**Information provided**
•••••
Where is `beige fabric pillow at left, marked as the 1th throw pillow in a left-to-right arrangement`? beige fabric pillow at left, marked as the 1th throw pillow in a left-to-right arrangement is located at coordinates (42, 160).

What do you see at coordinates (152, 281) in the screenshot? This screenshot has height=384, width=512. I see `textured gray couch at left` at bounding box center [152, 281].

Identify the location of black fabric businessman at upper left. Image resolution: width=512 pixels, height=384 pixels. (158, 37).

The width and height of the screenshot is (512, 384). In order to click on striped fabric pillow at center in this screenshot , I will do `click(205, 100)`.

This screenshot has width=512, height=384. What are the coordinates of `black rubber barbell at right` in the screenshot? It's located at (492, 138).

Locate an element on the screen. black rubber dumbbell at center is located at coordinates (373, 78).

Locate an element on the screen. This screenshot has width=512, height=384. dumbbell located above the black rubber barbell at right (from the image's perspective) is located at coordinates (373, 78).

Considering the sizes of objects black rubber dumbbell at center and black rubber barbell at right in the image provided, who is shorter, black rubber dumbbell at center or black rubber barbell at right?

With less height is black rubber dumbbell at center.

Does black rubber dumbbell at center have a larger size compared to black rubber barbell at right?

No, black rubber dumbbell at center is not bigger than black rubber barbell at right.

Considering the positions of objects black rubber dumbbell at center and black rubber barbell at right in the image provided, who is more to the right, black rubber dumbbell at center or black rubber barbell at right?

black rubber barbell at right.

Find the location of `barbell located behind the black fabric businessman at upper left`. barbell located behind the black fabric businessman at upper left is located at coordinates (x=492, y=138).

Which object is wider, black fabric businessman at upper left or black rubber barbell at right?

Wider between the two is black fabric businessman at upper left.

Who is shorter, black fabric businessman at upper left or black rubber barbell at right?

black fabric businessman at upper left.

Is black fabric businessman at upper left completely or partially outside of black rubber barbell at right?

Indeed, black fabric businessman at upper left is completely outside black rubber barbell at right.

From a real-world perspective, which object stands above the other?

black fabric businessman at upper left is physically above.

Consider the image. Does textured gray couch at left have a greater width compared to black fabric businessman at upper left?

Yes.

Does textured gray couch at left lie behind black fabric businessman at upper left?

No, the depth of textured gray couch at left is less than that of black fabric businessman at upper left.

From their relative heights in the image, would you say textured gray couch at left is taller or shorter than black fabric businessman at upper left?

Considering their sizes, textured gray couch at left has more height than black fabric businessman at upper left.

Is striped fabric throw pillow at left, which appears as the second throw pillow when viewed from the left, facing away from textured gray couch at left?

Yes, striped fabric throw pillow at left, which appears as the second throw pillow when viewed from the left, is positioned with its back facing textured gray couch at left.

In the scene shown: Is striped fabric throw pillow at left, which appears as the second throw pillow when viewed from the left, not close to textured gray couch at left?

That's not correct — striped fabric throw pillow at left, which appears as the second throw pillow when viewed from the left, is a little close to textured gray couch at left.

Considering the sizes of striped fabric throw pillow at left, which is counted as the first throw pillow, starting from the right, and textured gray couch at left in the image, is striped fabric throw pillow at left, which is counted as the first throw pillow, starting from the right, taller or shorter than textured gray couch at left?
•••••
**What you should do**
Please copy the data above starting at the line that contains "From their relative" and ending at the line that contains "Considering their sizes, textured", including both of those lines.

**Exercise solution**
From their relative heights in the image, would you say textured gray couch at left is taller or shorter than black fabric businessman at upper left?

Considering their sizes, textured gray couch at left has more height than black fabric businessman at upper left.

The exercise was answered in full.